» The problem:
Only the number is wanted: how many lines in the data contain "none"?

» Provided data:
--------------------

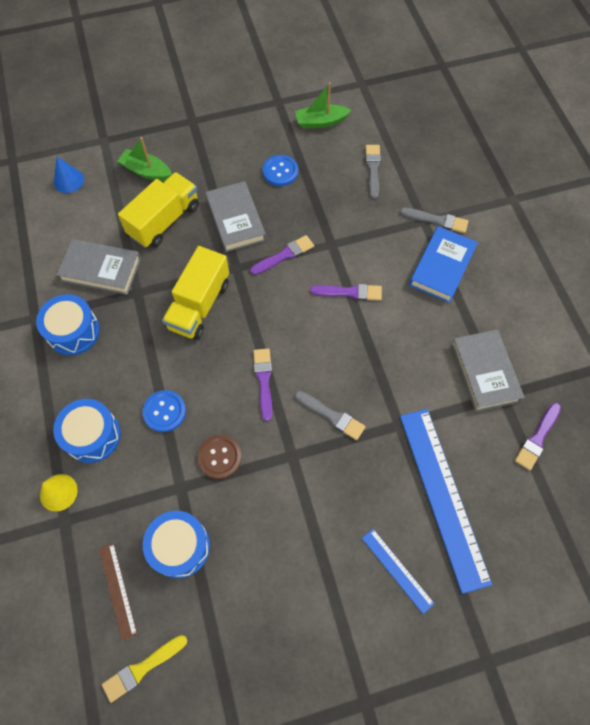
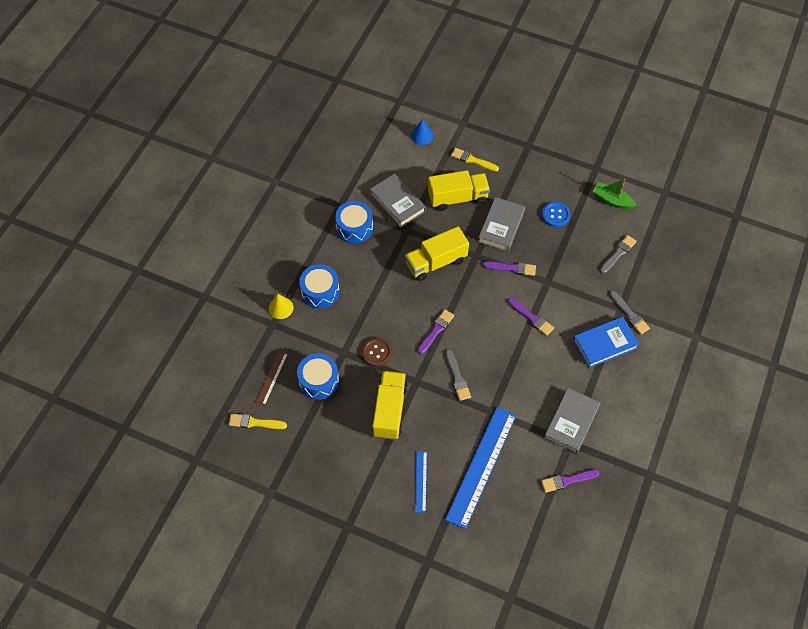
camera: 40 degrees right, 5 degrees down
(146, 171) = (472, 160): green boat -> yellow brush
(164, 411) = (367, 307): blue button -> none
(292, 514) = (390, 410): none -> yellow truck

--------------------

» Response:
2